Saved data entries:
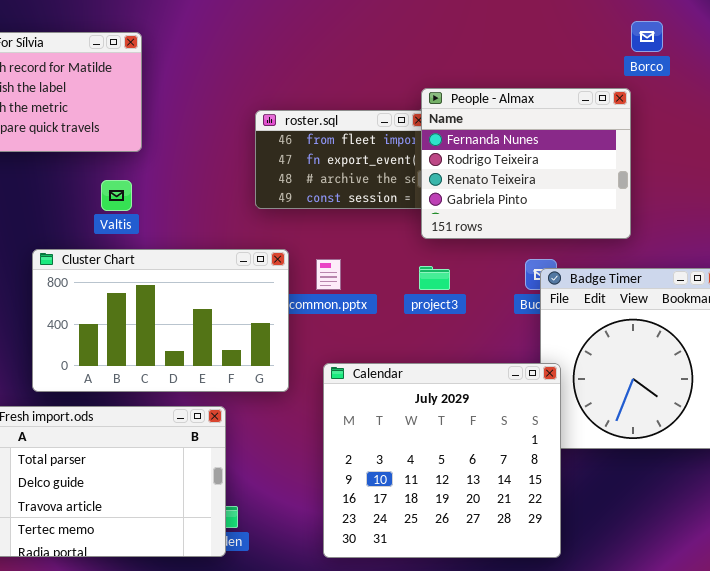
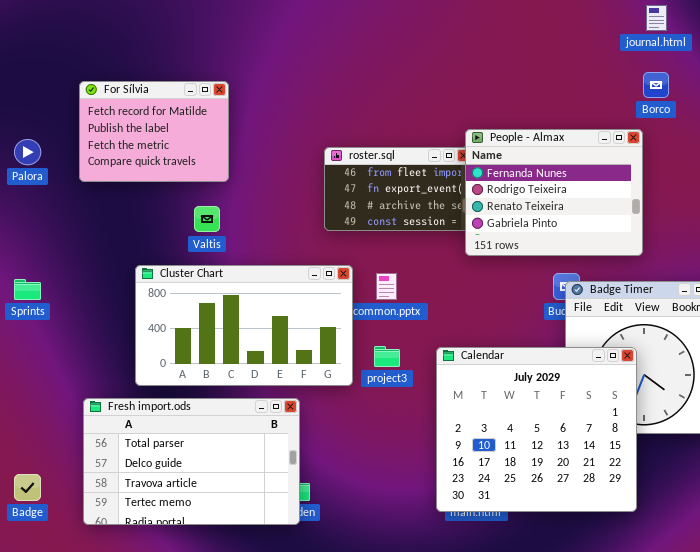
project3: [419,266,450,290] -> [374,346,400,367], moved
Calendar: [323,363,561,558] -> [436,347,637,512], moved

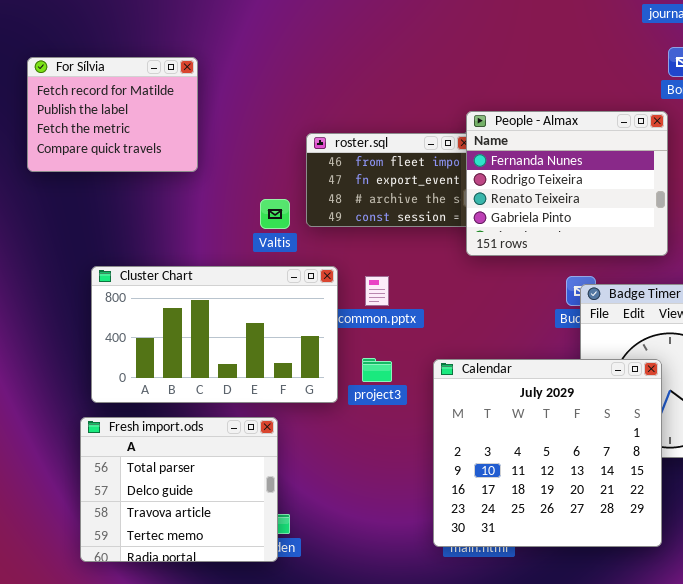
Valtis: [194,206,220,232] -> [260,199,290,229], moved
Fresh import.ods: [83,398,300,525] -> [80,417,278,562], resized

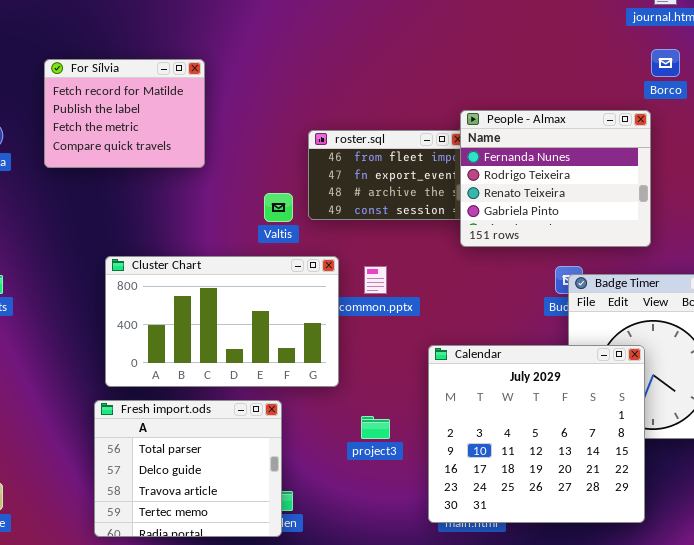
project3: [362,358,392,382] -> [361,416,390,439], moved

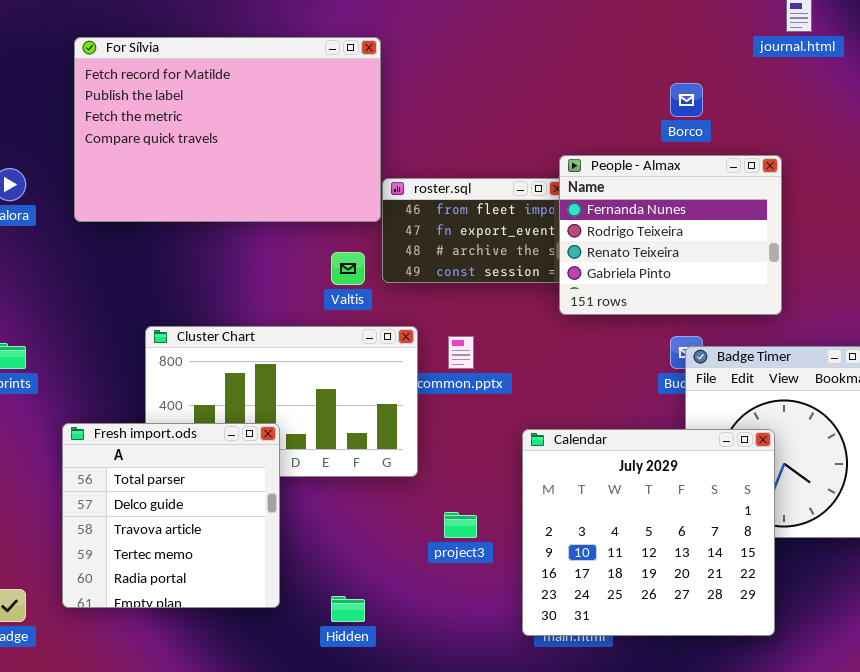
Borco: [651,49,680,77] -> [670,83,703,117], moved
For Sílvia: [44,59,205,168] -> [74,37,381,222], resized
Fresh import.ods: [94,400,282,537] -> [62,423,280,608], moved, resized

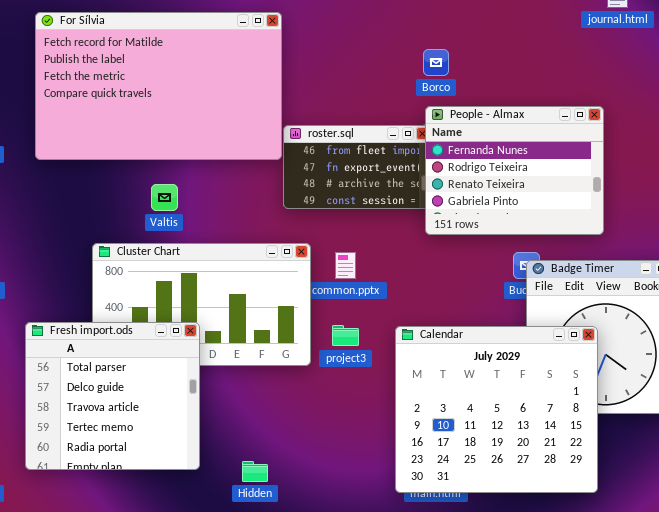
Borco: [670,83,703,117] -> [423,49,449,76], moved
Valtis: [331,252,365,285] -> [151,184,178,211], moved
project3: [444,512,477,538] -> [332,325,359,346], moved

(WORK INSTRUCTION):
Each of the lines from the one that contains "Valtis: [331,252,365,285] ->" through the last line of the data needs to be repeated exactly, with no others.

(OUTPUT BELOW):
Valtis: [331,252,365,285] -> [151,184,178,211], moved
project3: [444,512,477,538] -> [332,325,359,346], moved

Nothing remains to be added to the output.